-------- Provided entries

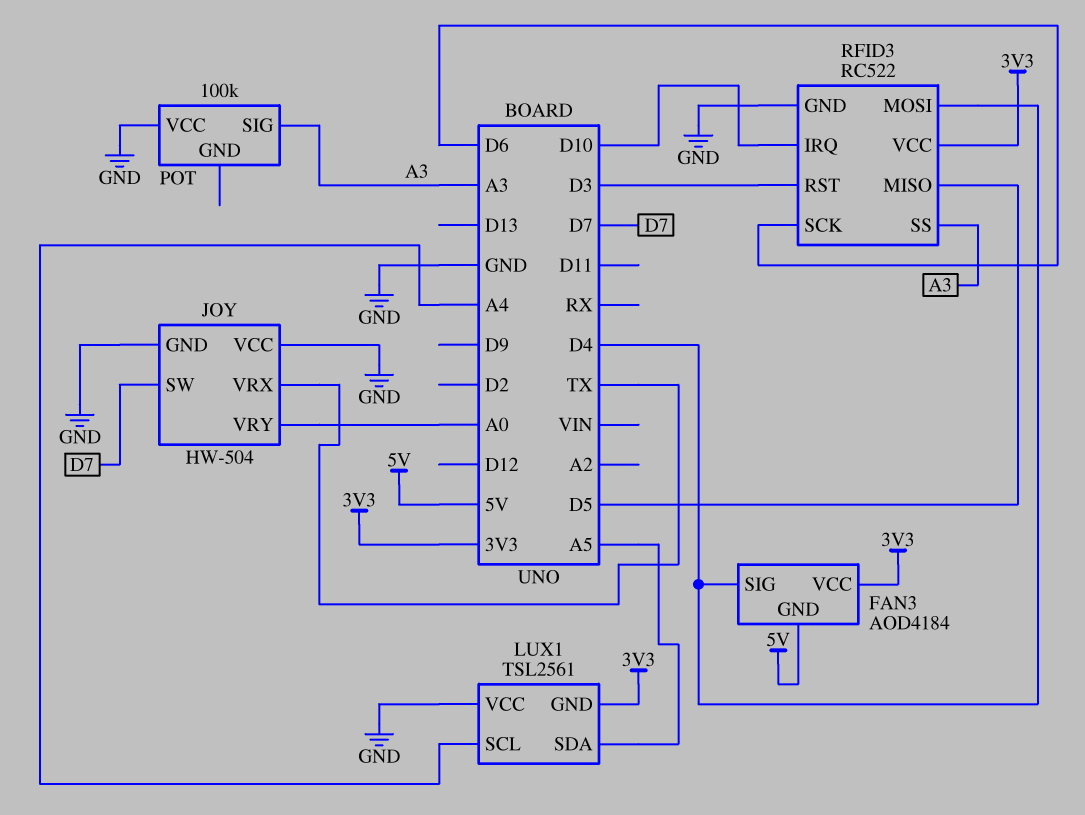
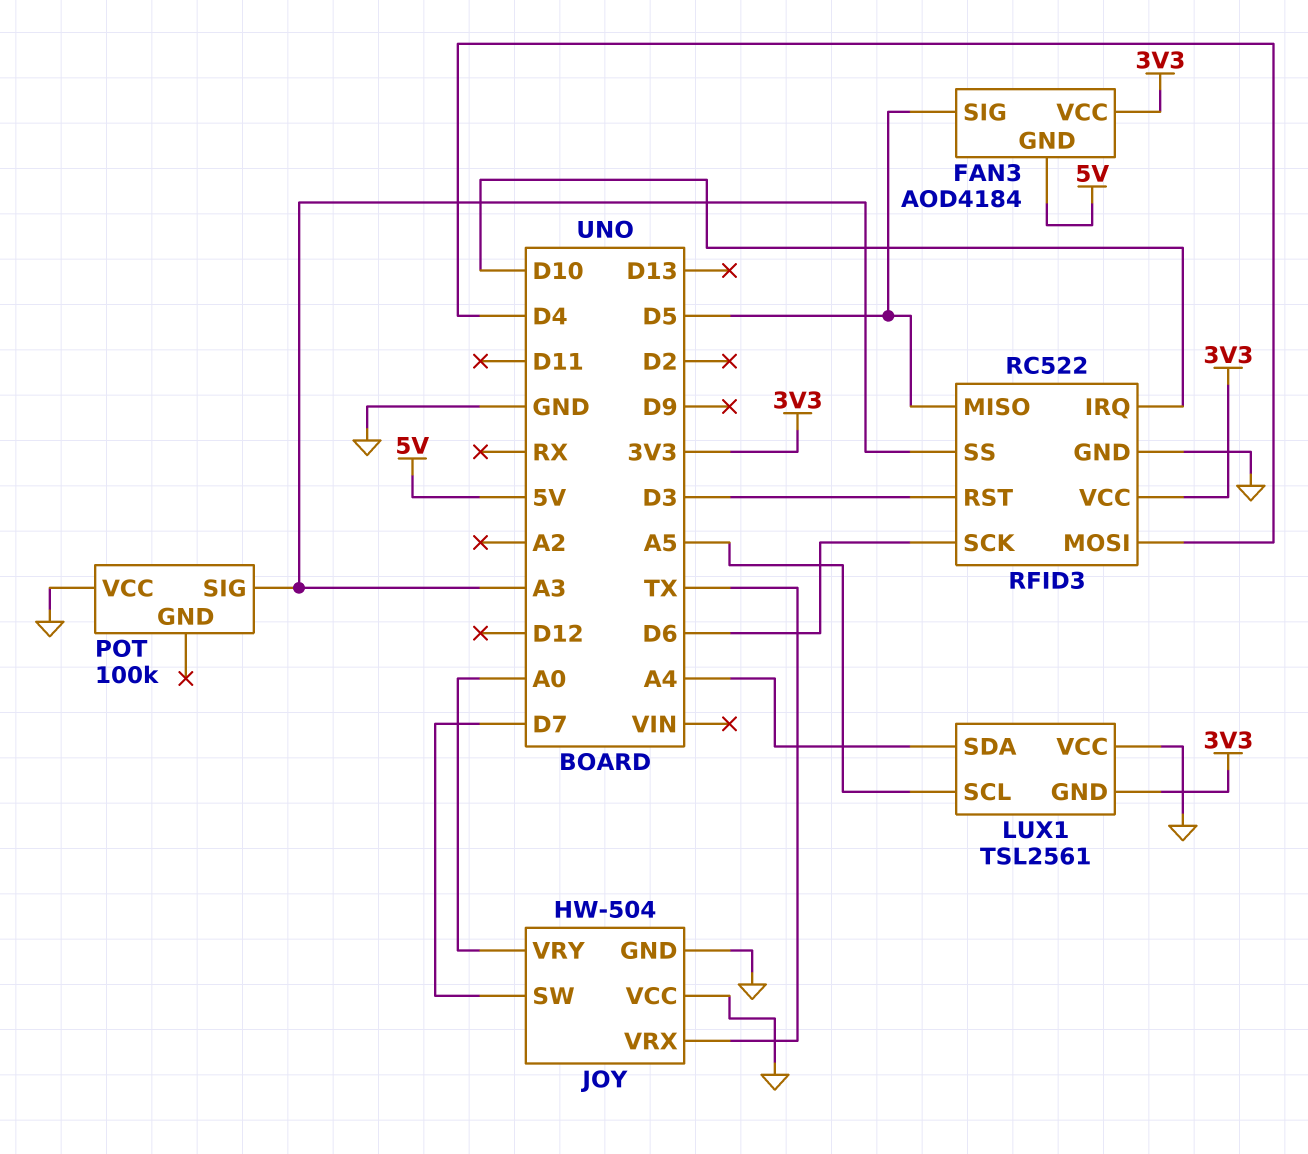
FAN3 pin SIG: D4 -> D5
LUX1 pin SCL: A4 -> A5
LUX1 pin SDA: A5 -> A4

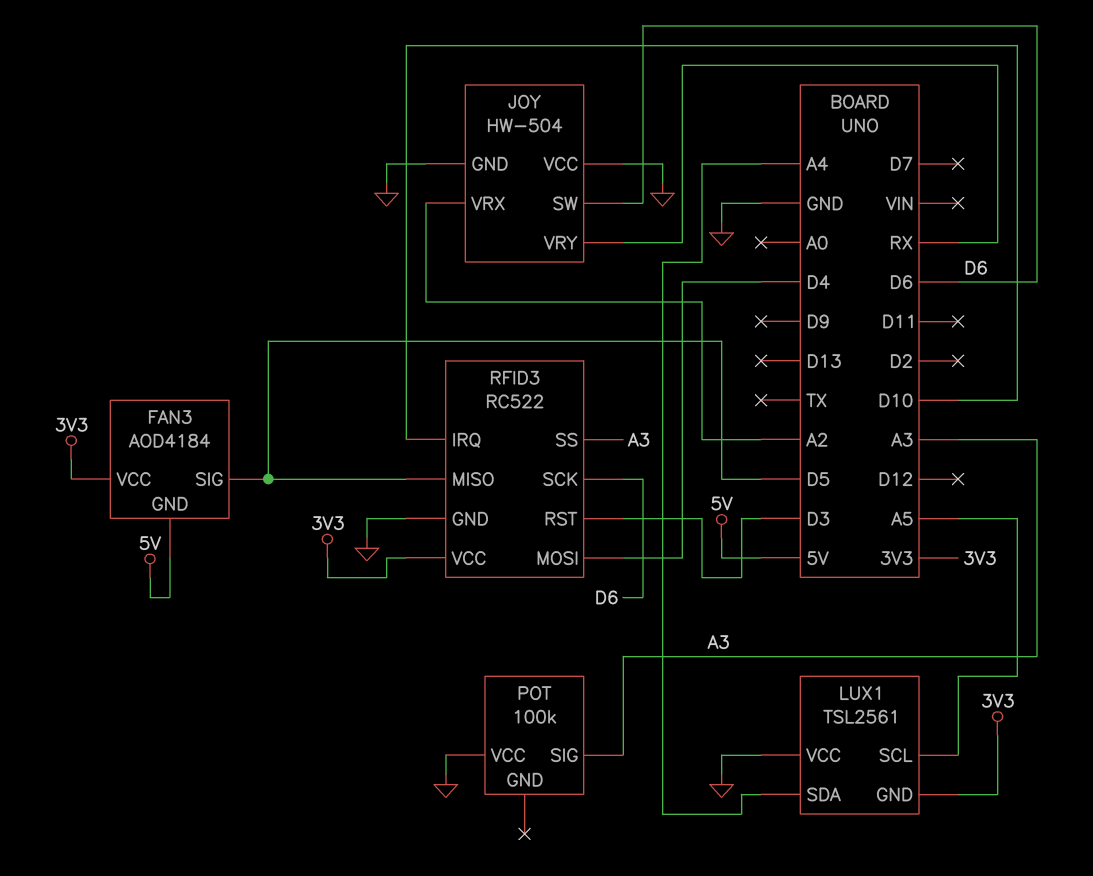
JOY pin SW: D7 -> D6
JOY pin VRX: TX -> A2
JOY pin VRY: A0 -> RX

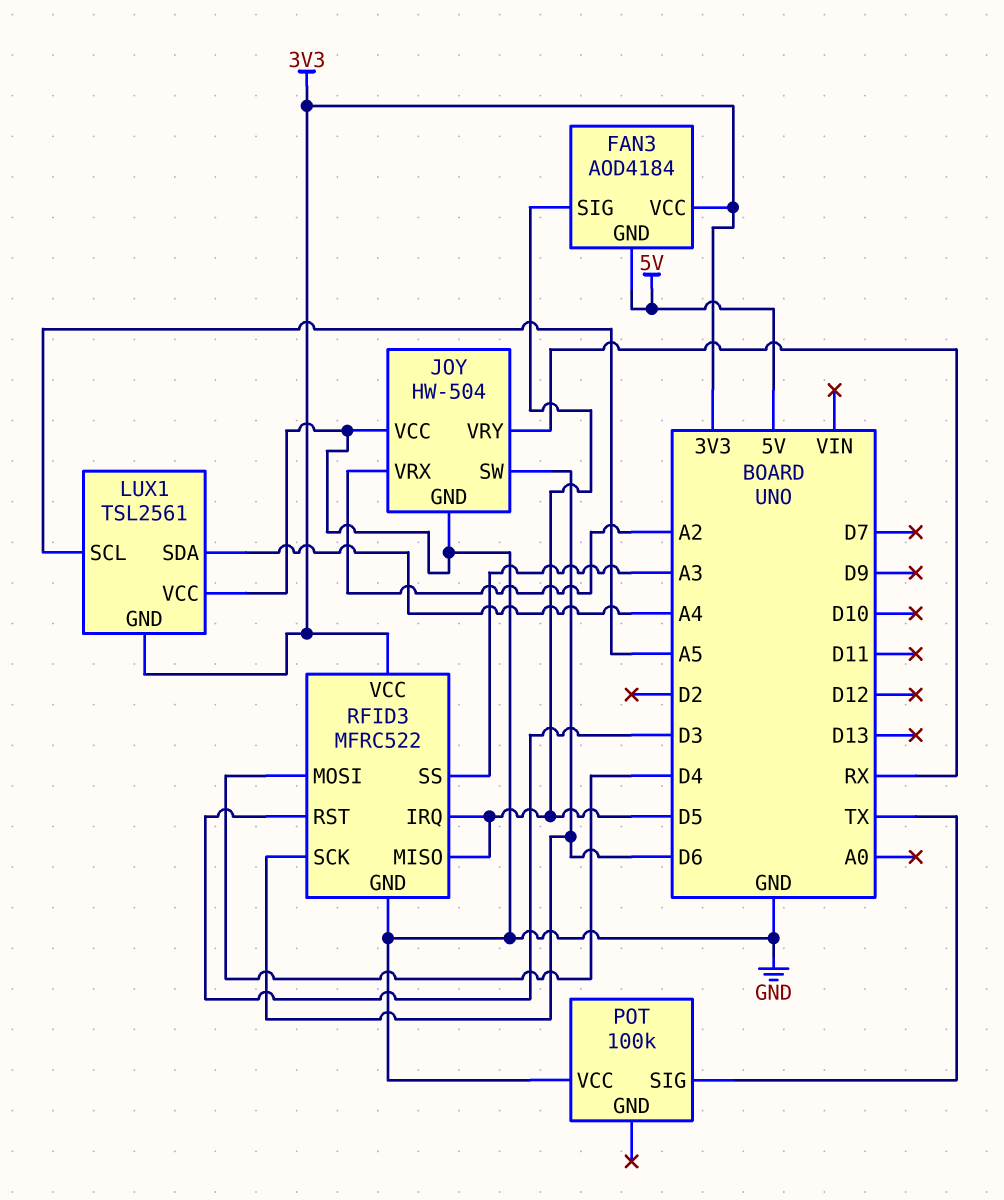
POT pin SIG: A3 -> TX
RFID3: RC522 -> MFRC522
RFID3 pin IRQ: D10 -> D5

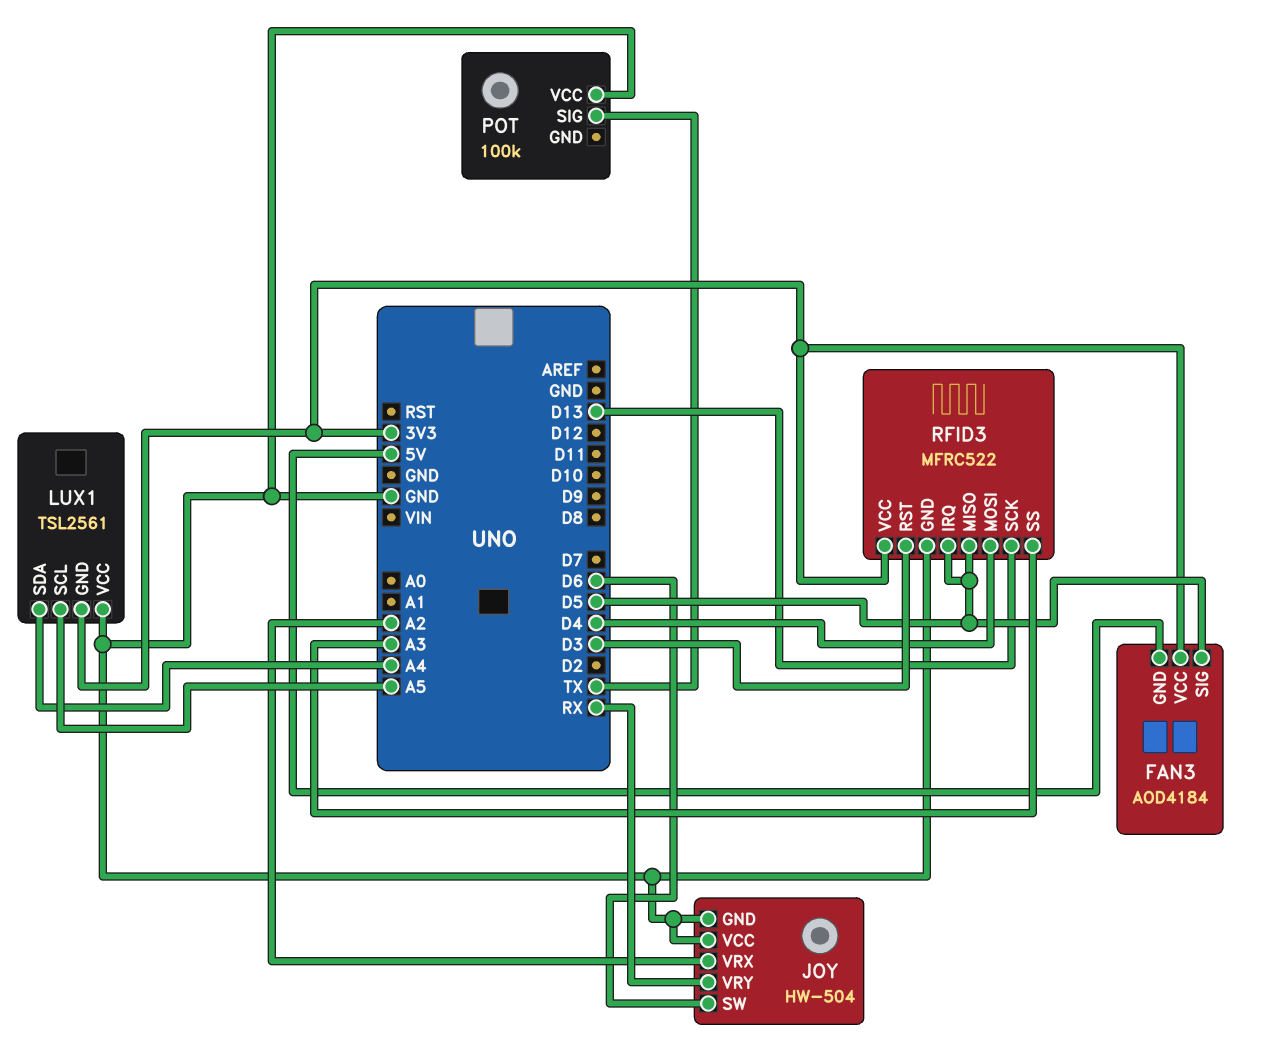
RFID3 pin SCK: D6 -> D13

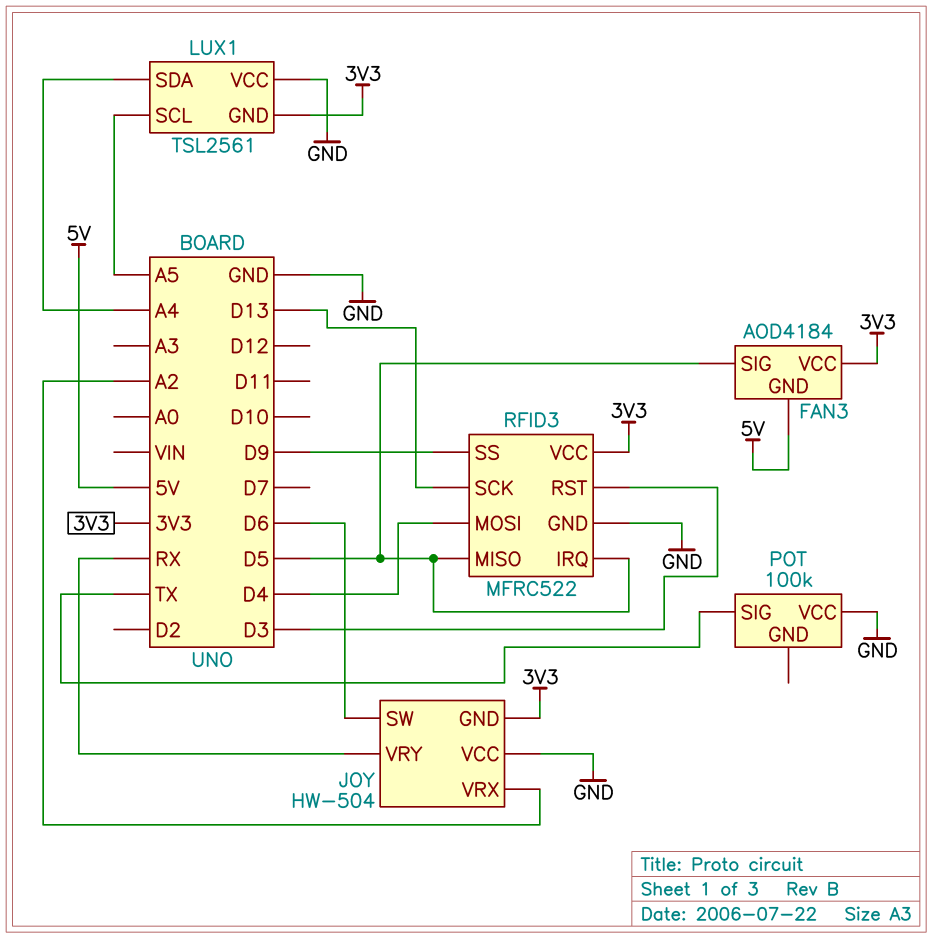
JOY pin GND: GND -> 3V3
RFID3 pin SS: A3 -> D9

----------------

What is expected :: Begin with the line that contains "RFID3 pin IRQ: D10 -> D5" and copy every line through the end of the listing, exactly as written, both ends included. Pictures are not part of the copy.

Written response ::
RFID3 pin IRQ: D10 -> D5

RFID3 pin SCK: D6 -> D13

JOY pin GND: GND -> 3V3
RFID3 pin SS: A3 -> D9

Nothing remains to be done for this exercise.